▶ [Task details]
Please copy each line of the records below character for character, omitting the pictures.

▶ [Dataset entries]
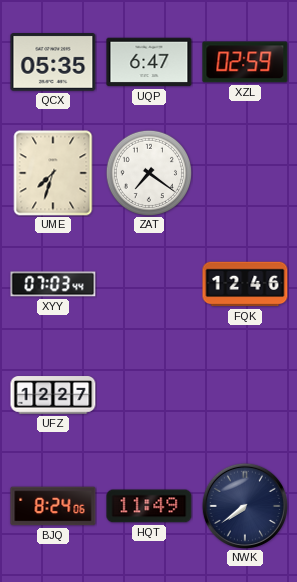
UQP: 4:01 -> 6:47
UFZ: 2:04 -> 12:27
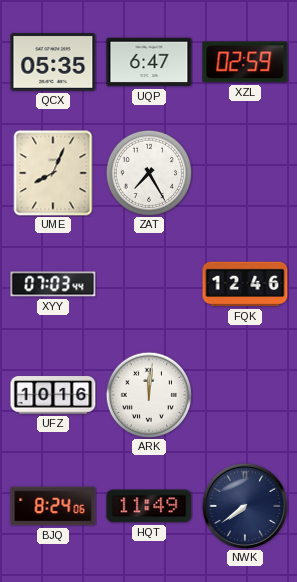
UME: 7:33 -> 8:04
ZAT: 7:21 -> 7:25
UFZ: 12:27 -> 10:16
ARK: none -> 12:01
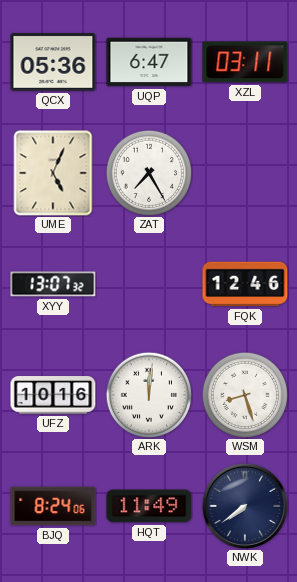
QCX: 05:35 -> 05:36
XZL: 02:59 -> 03:11
UME: 8:04 -> 5:04
XYY: 07:03 -> 13:07
WSM: none -> 8:27
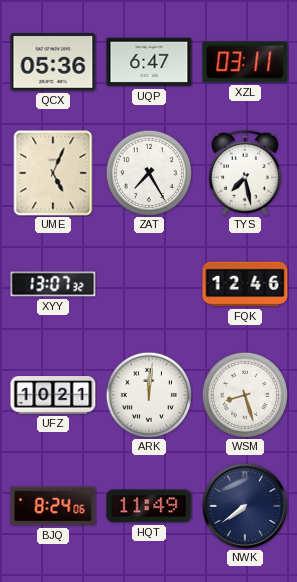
TYS: none -> 7:28
UFZ: 10:16 -> 10:21
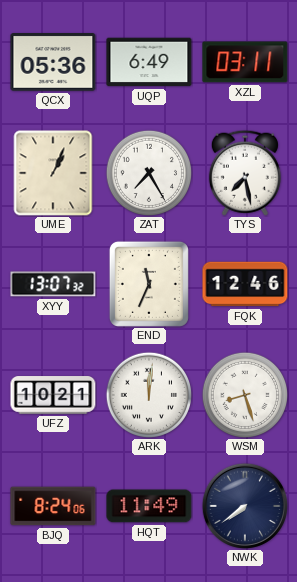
UQP: 6:47 -> 6:49
UME: 5:04 -> 1:04
END: none -> 11:34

▶ [Response below]
UQP: 4:01 -> 6:47
UFZ: 2:04 -> 12:27
UME: 7:33 -> 8:04
ZAT: 7:21 -> 7:25
UFZ: 12:27 -> 10:16
ARK: none -> 12:01
QCX: 05:35 -> 05:36
XZL: 02:59 -> 03:11
UME: 8:04 -> 5:04
XYY: 07:03 -> 13:07
WSM: none -> 8:27
TYS: none -> 7:28
UFZ: 10:16 -> 10:21
UQP: 6:47 -> 6:49
UME: 5:04 -> 1:04
END: none -> 11:34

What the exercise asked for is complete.